**Instructions to follow**:
Your answer must be the full set of entries, reproduced exactly.

**Data records**:
____

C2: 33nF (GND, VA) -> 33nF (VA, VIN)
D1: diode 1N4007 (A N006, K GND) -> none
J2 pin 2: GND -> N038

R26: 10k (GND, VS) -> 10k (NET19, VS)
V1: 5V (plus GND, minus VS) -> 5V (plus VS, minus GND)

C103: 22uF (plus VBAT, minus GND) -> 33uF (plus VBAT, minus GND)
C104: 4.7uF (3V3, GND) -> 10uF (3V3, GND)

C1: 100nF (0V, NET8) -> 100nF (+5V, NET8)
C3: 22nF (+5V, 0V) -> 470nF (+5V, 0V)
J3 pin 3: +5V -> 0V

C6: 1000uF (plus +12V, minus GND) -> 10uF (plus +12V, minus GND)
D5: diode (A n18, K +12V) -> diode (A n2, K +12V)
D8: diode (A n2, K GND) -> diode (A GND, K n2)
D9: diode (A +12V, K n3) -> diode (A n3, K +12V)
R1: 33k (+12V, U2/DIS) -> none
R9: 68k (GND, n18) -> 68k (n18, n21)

____

**Result of the task**:
C2: 33nF (GND, VA) -> 33nF (VA, VIN)
D1: diode 1N4007 (A N006, K GND) -> none
J2 pin 2: GND -> N038

R26: 10k (GND, VS) -> 10k (NET19, VS)
V1: 5V (plus GND, minus VS) -> 5V (plus VS, minus GND)

C103: 22uF (plus VBAT, minus GND) -> 33uF (plus VBAT, minus GND)
C104: 4.7uF (3V3, GND) -> 10uF (3V3, GND)

C1: 100nF (0V, NET8) -> 100nF (+5V, NET8)
C3: 22nF (+5V, 0V) -> 470nF (+5V, 0V)
J3 pin 3: +5V -> 0V

C6: 1000uF (plus +12V, minus GND) -> 10uF (plus +12V, minus GND)
D5: diode (A n18, K +12V) -> diode (A n2, K +12V)
D8: diode (A n2, K GND) -> diode (A GND, K n2)
D9: diode (A +12V, K n3) -> diode (A n3, K +12V)
R1: 33k (+12V, U2/DIS) -> none
R9: 68k (GND, n18) -> 68k (n18, n21)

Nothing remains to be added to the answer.